(Coordinate-based change listings)

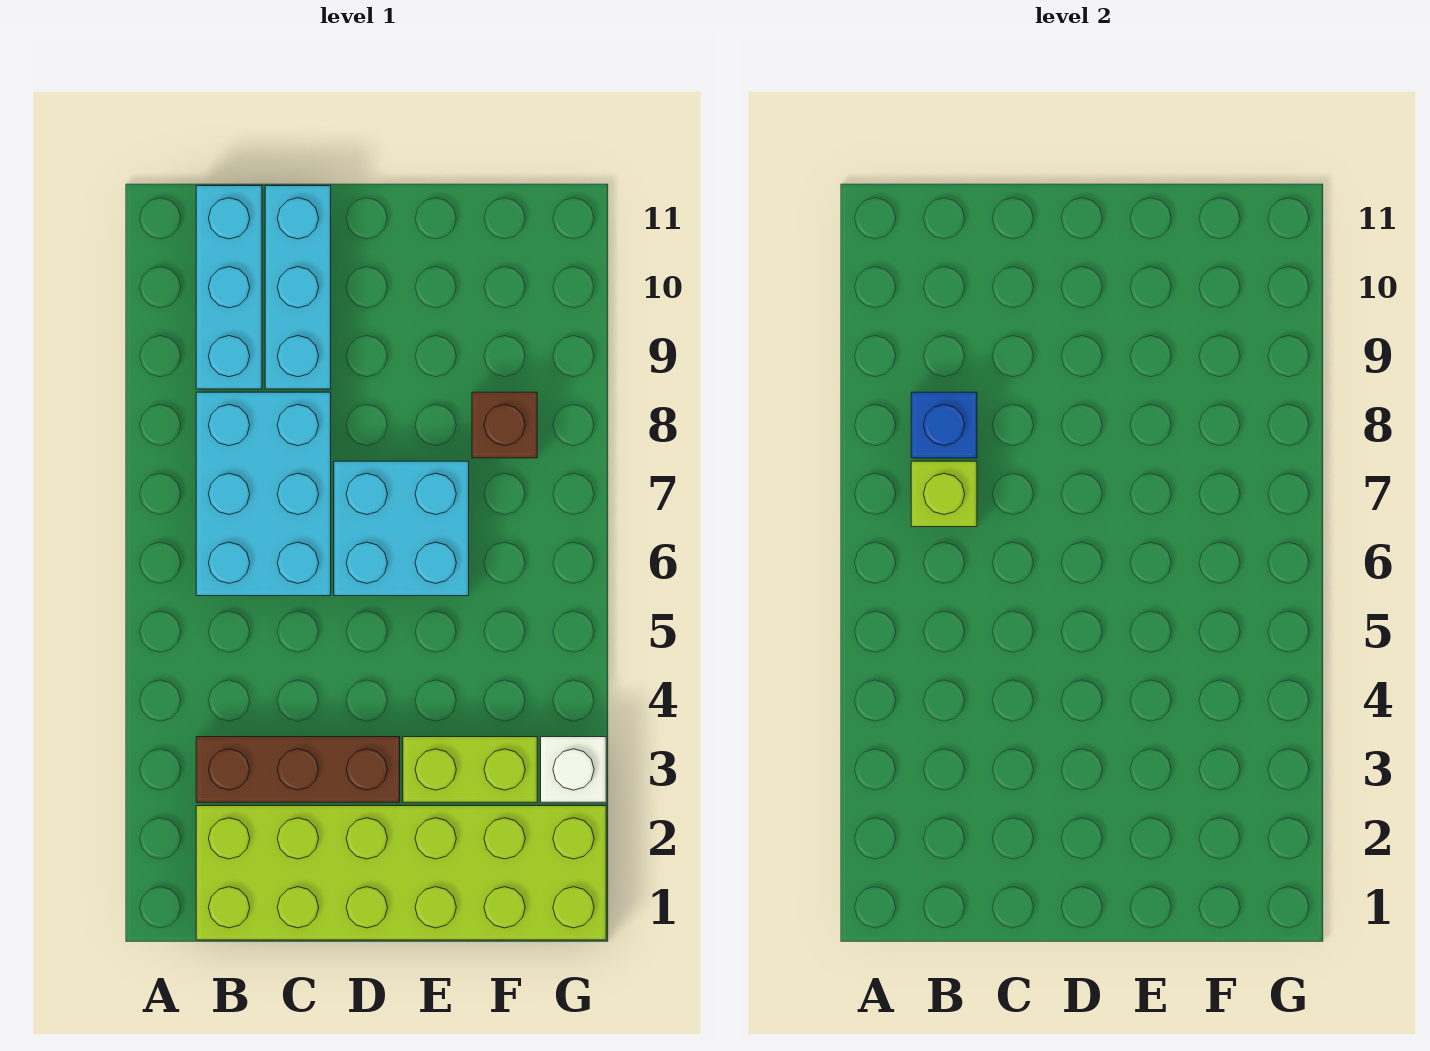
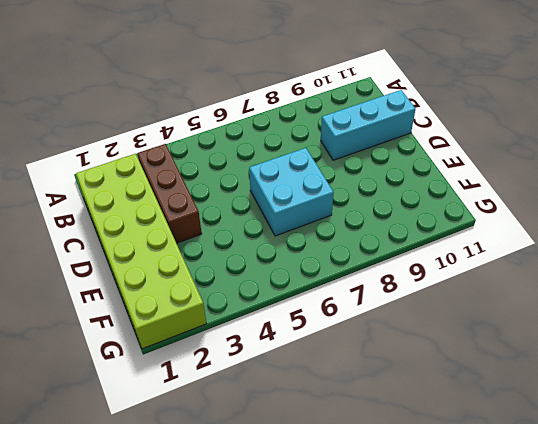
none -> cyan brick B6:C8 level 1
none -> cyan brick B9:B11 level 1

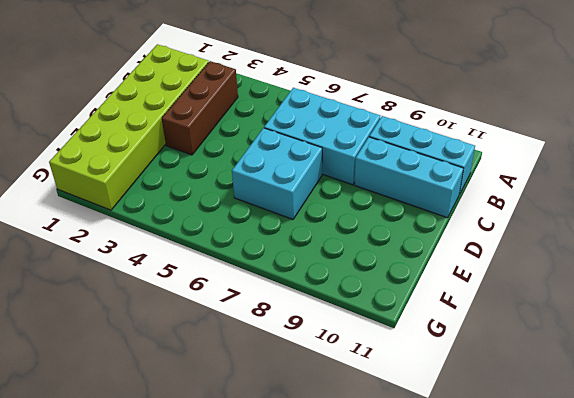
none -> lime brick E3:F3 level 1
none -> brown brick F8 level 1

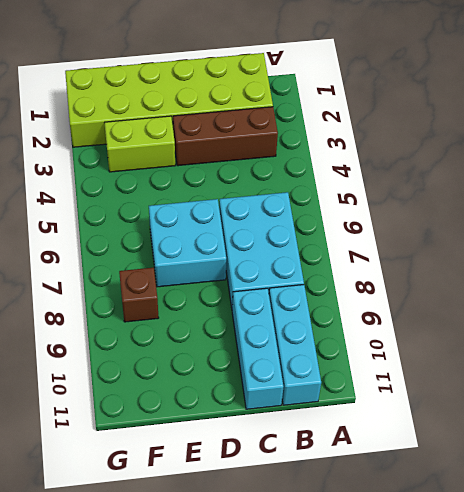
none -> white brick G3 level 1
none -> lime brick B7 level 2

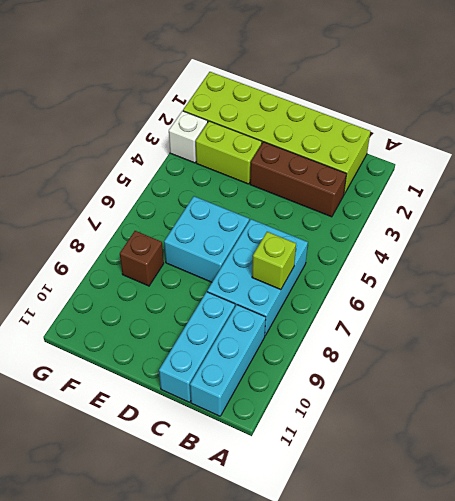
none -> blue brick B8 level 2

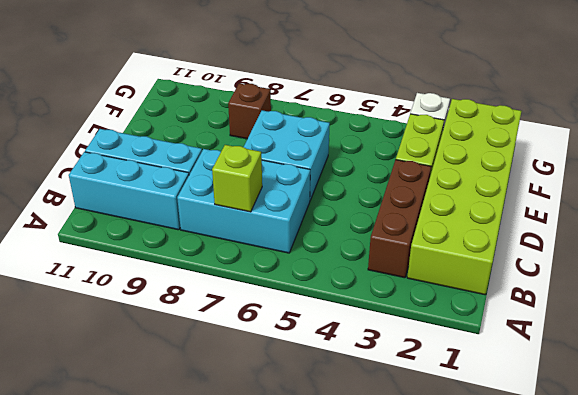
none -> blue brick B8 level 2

--

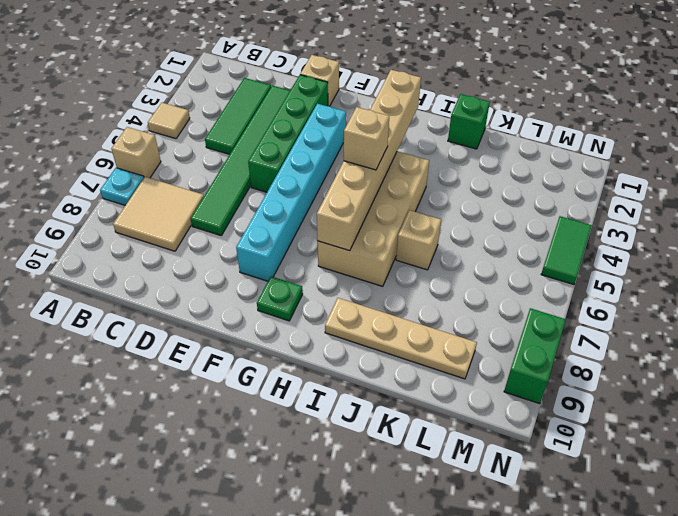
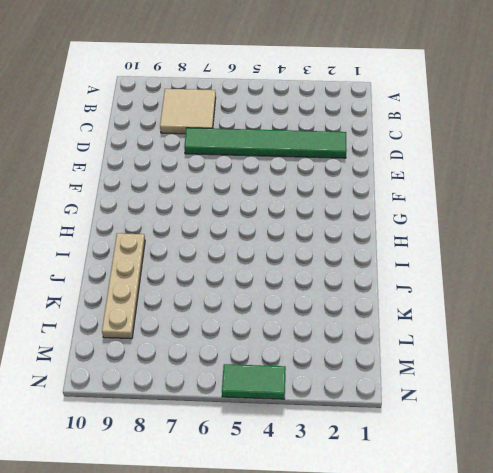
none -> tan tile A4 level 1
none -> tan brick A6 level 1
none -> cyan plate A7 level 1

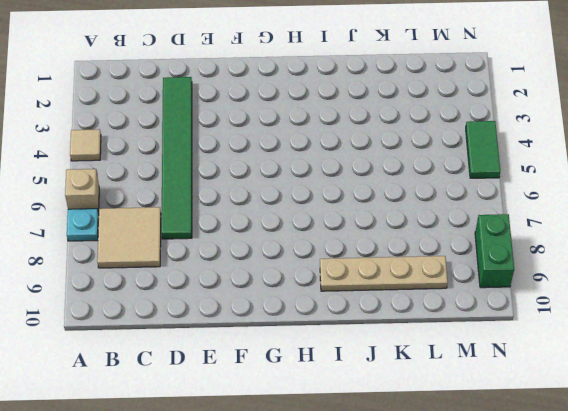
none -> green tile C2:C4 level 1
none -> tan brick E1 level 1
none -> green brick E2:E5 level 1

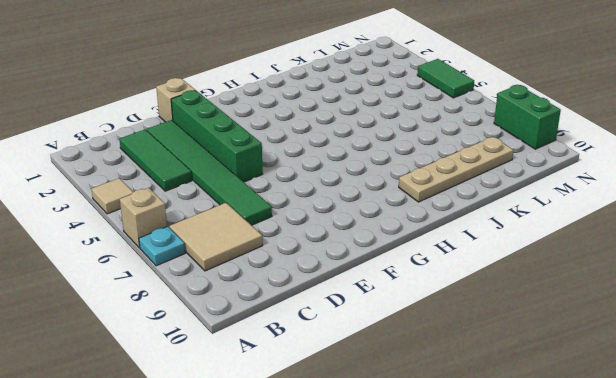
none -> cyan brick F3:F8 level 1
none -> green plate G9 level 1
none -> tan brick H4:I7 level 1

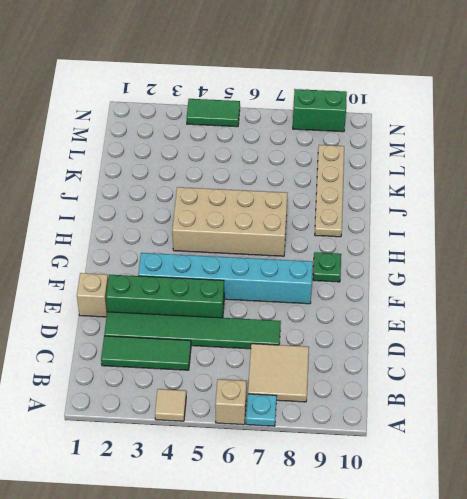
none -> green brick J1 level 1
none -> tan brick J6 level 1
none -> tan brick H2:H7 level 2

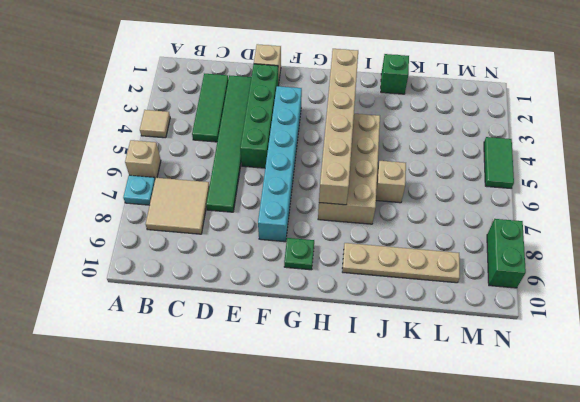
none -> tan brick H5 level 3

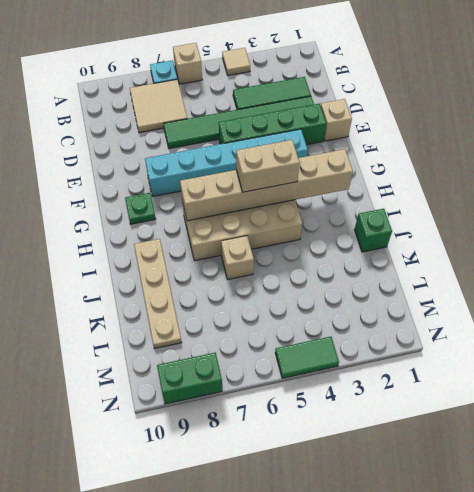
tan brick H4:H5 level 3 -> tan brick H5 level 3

==

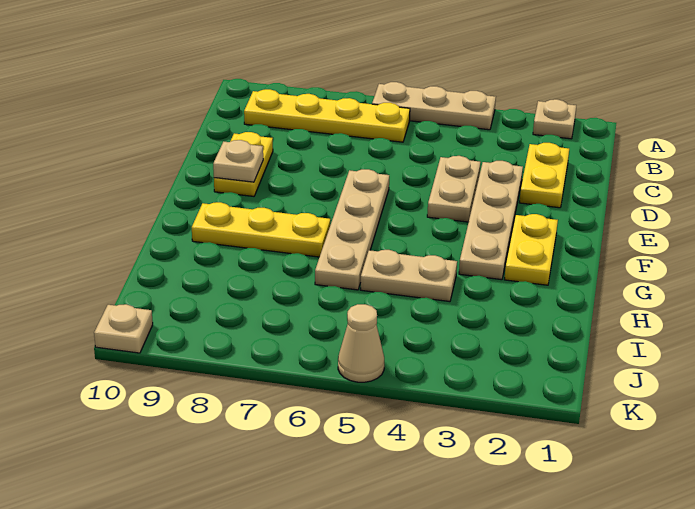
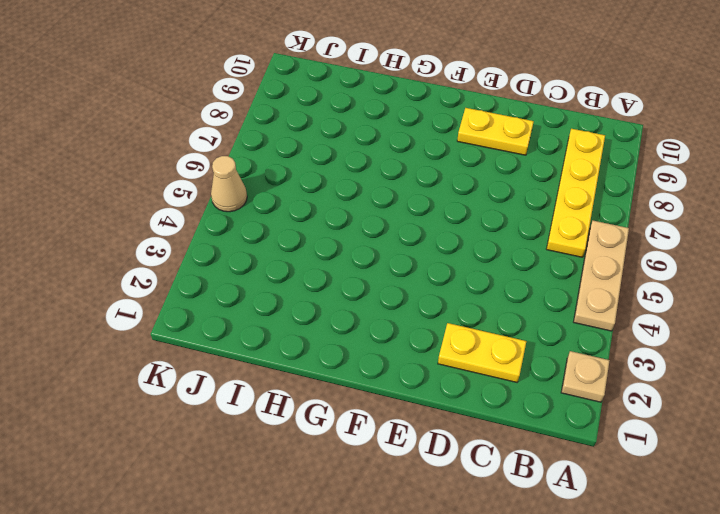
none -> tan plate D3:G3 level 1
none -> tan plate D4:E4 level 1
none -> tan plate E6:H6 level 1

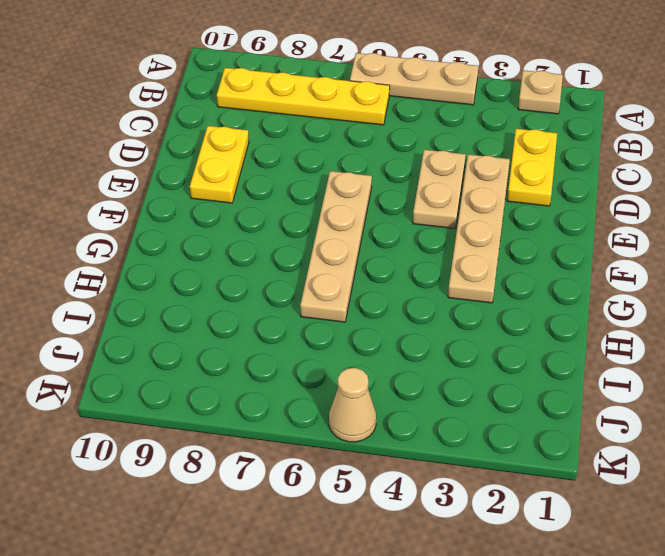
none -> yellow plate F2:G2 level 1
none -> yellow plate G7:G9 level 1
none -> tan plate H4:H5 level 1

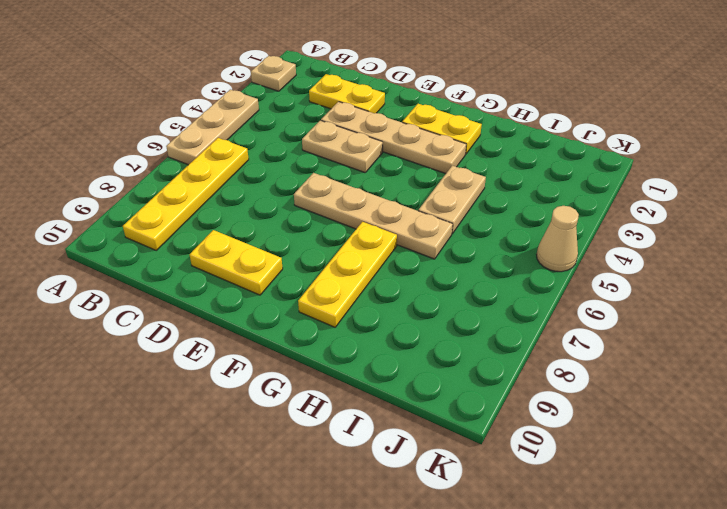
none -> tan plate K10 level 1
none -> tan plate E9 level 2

[Directions]:
Return, unchanged, the run of lines above that opens with the line containing "none -> tan plate K10 level 1" and closes with the line containing "none -> tan plate E9 level 2". Include both.

[Result below]:
none -> tan plate K10 level 1
none -> tan plate E9 level 2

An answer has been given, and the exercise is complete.